### About this task
From the line containing "(150, 394) = (775, 172): black" to the end of the records below, output each line exactly; include both ends and nothing else.

Before-and-after object lists:
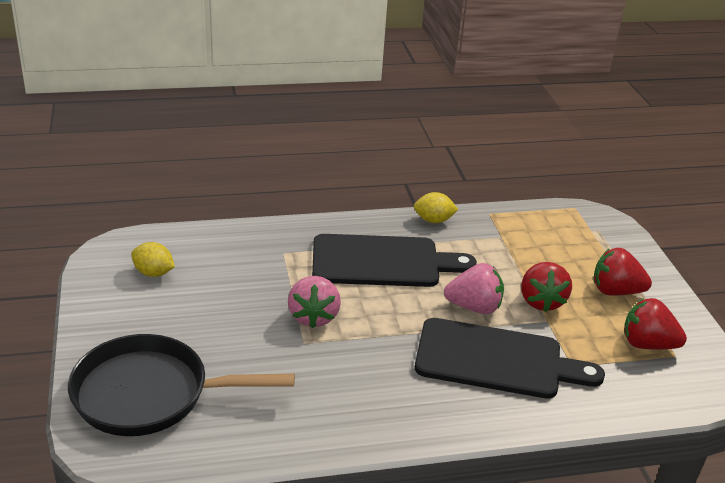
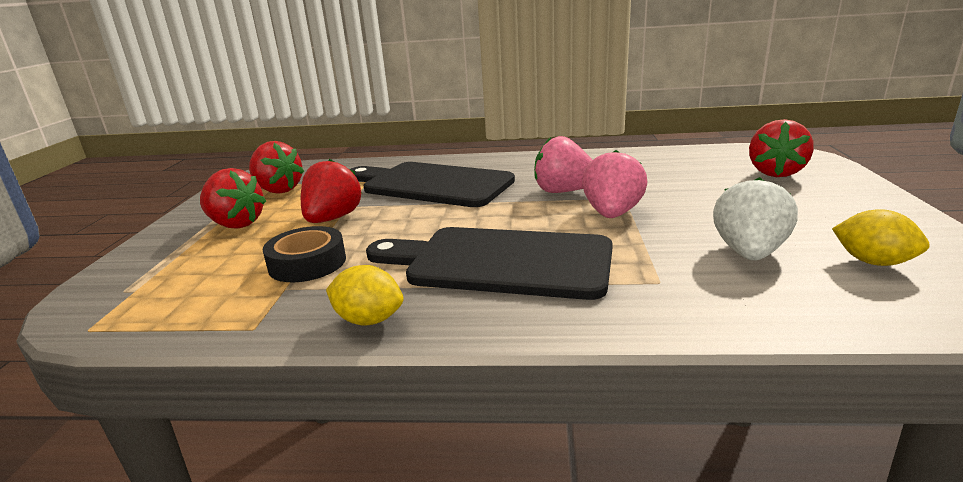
camera: 160 degrees left, 10 degrees down
(150, 394) = (775, 172): black pan -> red strawberry
(224, 277) = (749, 253): none -> white strawberry
(474, 307) = (415, 216): pink strawberry -> pink strawberry (564, 191)
(509, 255) = (307, 263): none -> black tape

### Answer to the problem
(150, 394) = (775, 172): black pan -> red strawberry
(224, 277) = (749, 253): none -> white strawberry
(474, 307) = (415, 216): pink strawberry -> pink strawberry (564, 191)
(509, 255) = (307, 263): none -> black tape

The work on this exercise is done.